*** Opening STUDY MATERIAL ***

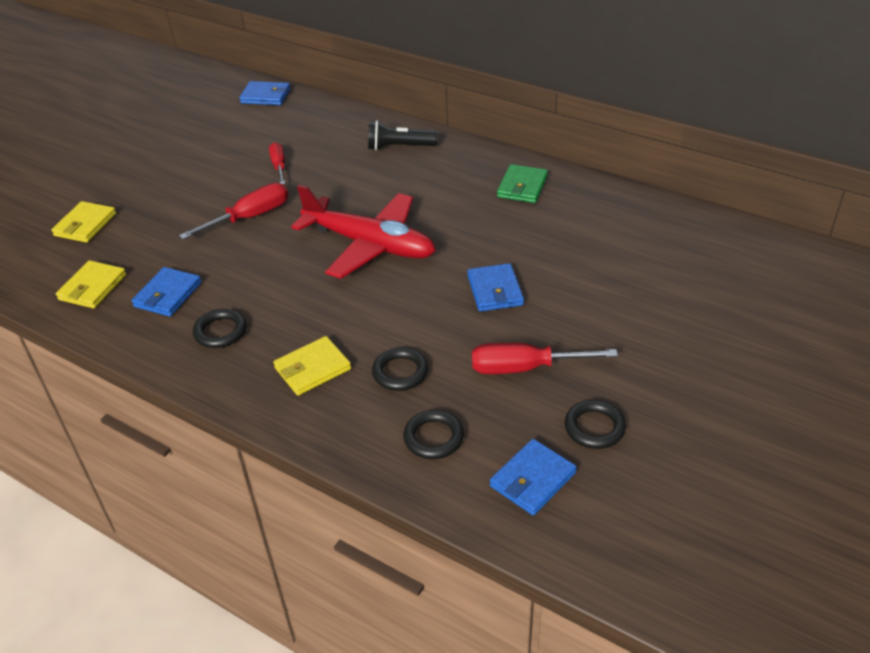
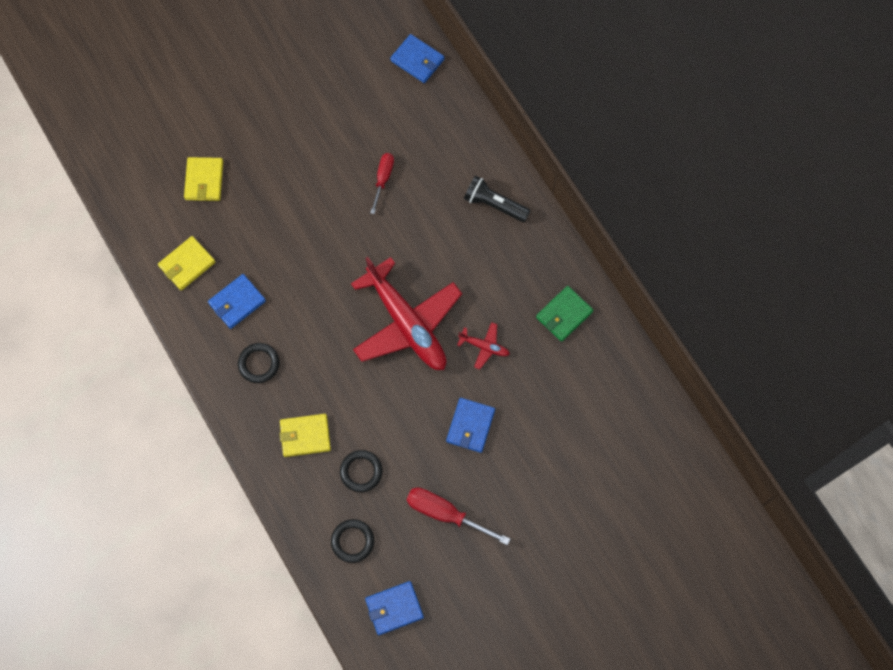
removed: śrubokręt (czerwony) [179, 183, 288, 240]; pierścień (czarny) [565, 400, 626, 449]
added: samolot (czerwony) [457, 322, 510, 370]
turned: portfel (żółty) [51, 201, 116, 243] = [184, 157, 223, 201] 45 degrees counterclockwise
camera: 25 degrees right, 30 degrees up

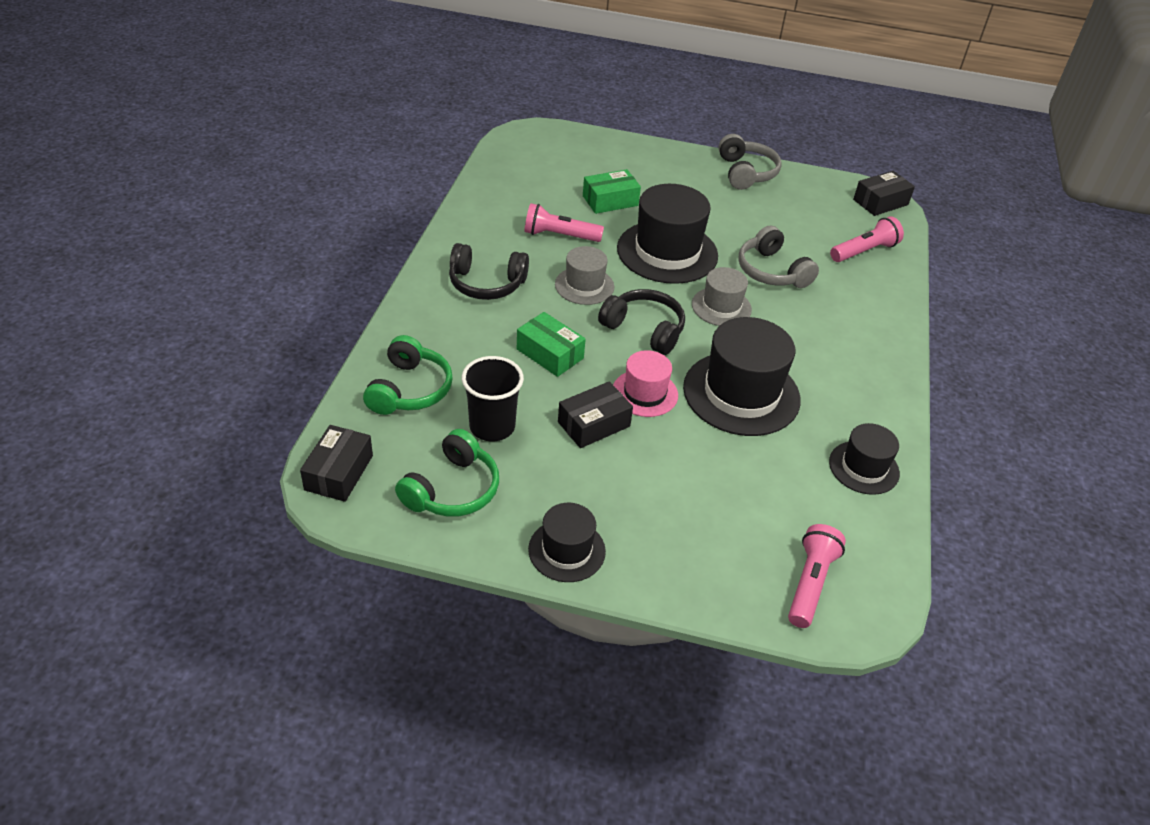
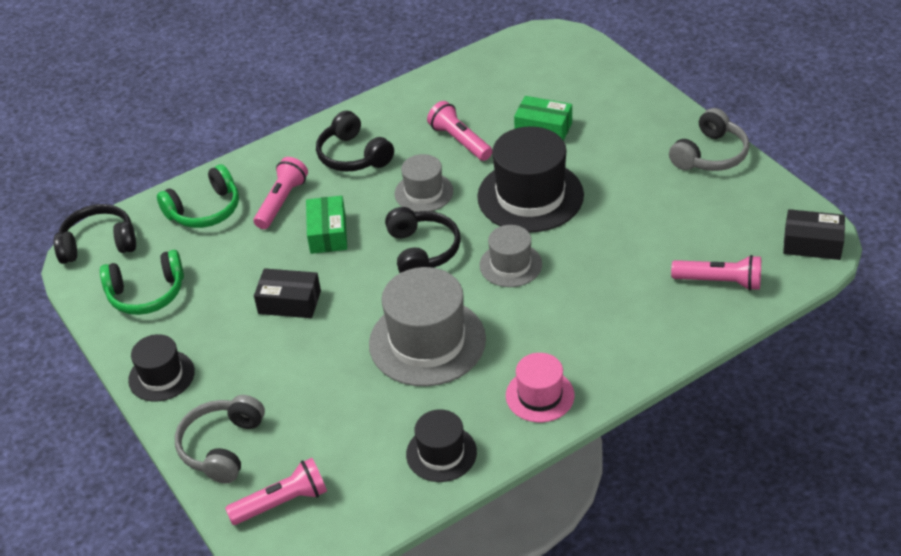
removed: szklanka (czarny) [462, 356, 524, 441]
added: latarka (różowy) [254, 157, 308, 229]
moved: kapelusz (różowy) [613, 350, 678, 417] to [506, 353, 574, 422]; słuchawki (szary) [738, 225, 819, 288] to [175, 395, 265, 483]
replaced: pudełko (czarny) [300, 425, 373, 502] to słuchawki (czarny) [54, 204, 136, 264]
recoloured: kapelusz (czarny) [683, 317, 801, 436] to kapelusz (szary) [369, 267, 486, 386]
camera: 50 degrees right, 0 degrees up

*** Closing STUDY MATERIAL ***

■ **EXERCISE AIM**
Search the data above for the word "czerwony". Copy each line it is in.

■ **EXERCISE RESULT**
removed: śrubokręt (czerwony) [179, 183, 288, 240]; pierścień (czarny) [565, 400, 626, 449]
added: samolot (czerwony) [457, 322, 510, 370]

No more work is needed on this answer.